* [Image comparison data]
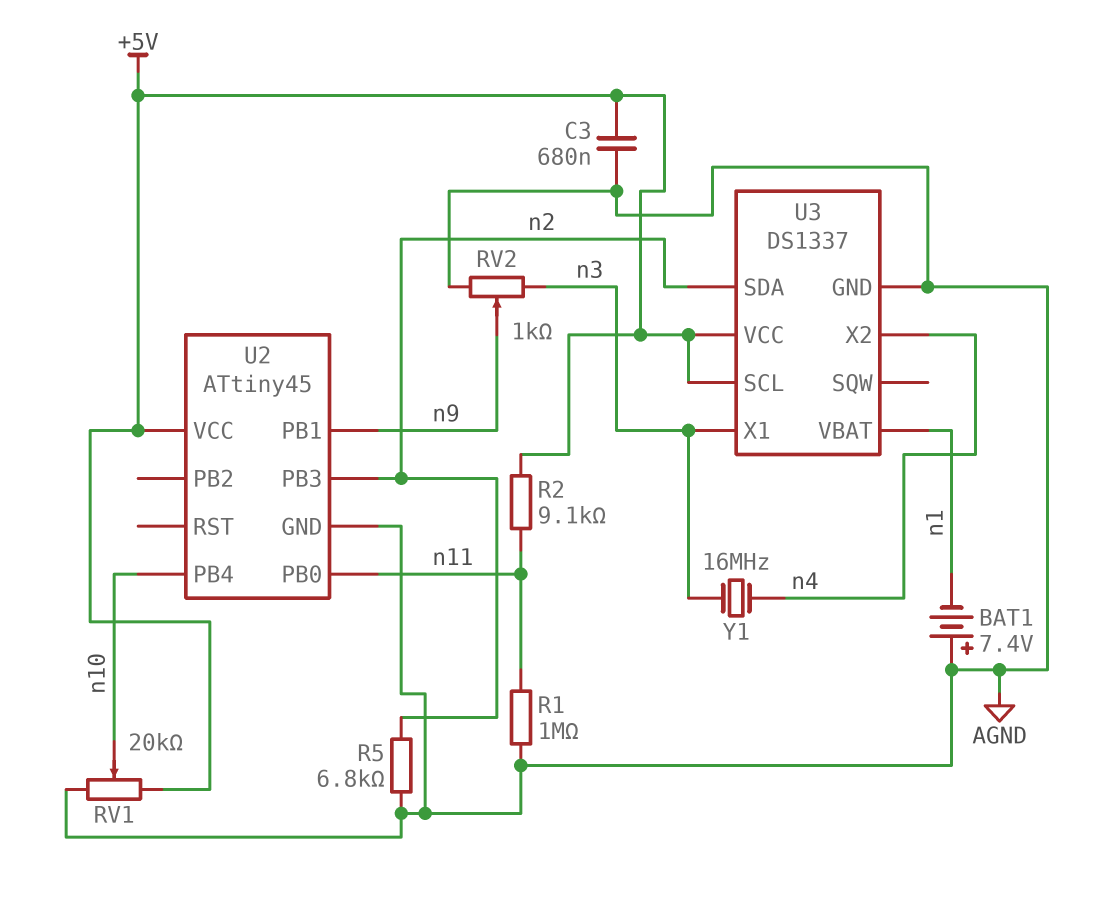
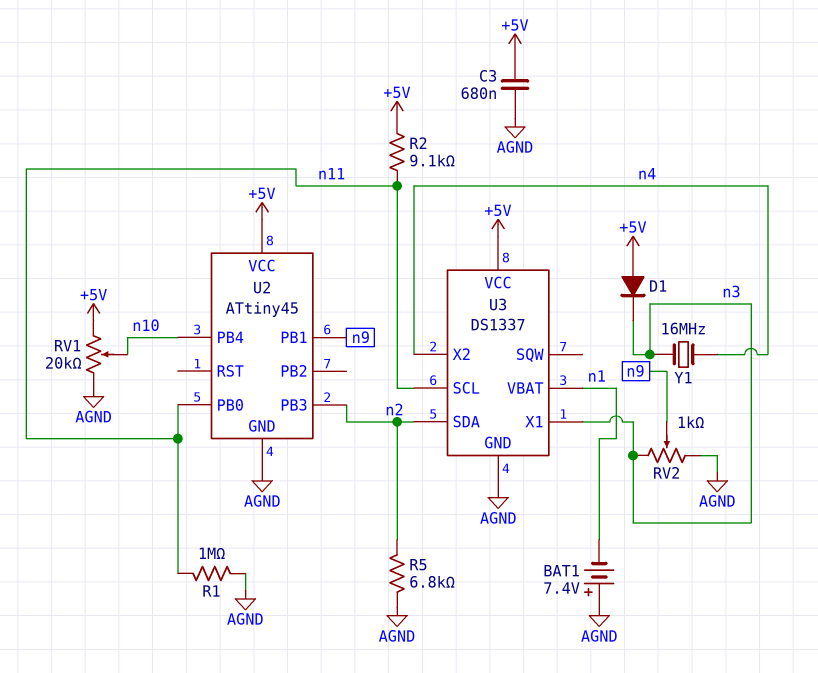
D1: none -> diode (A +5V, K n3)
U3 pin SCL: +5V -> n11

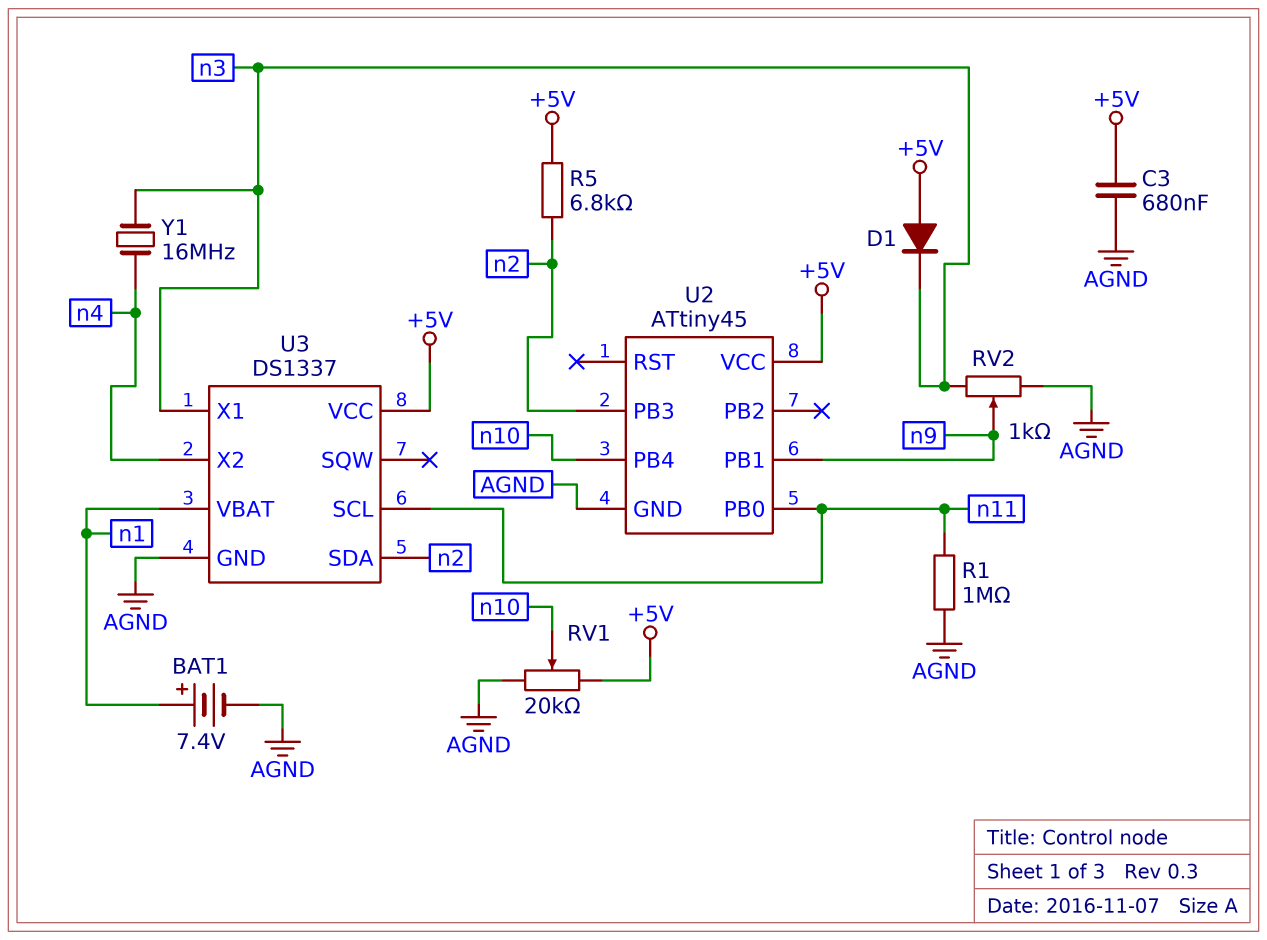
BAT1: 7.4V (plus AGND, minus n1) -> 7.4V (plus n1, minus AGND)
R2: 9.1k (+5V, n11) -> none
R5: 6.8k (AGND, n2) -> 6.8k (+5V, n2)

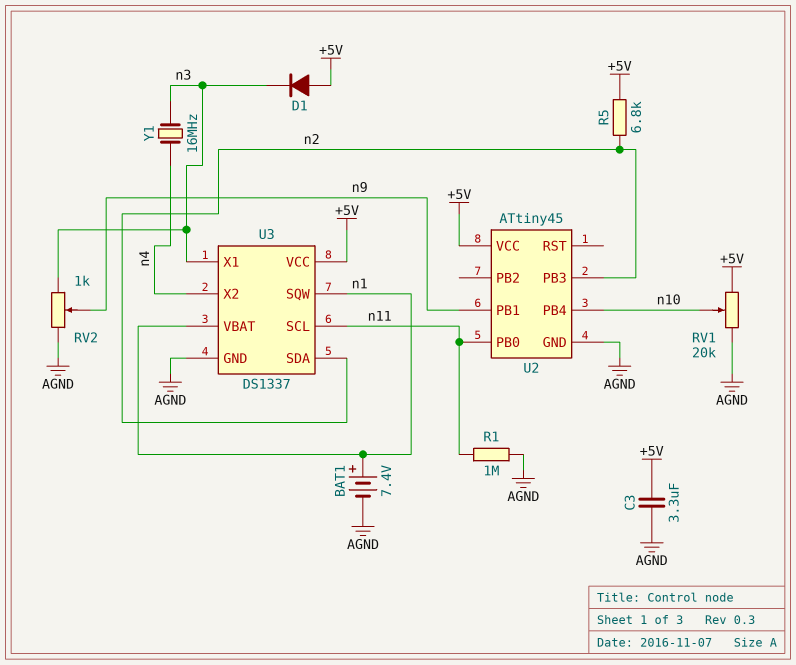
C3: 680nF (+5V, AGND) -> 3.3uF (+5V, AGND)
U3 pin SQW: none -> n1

* [EXERCISE DESCRIPTION] Reproduce exactly the lines from the one containing "R2: 9.1k (+5V, n11) -> none" through the last line of the records, both included, leaving out every picture.

* [EXERCISE OUTPUT]
R2: 9.1k (+5V, n11) -> none
R5: 6.8k (AGND, n2) -> 6.8k (+5V, n2)

C3: 680nF (+5V, AGND) -> 3.3uF (+5V, AGND)
U3 pin SQW: none -> n1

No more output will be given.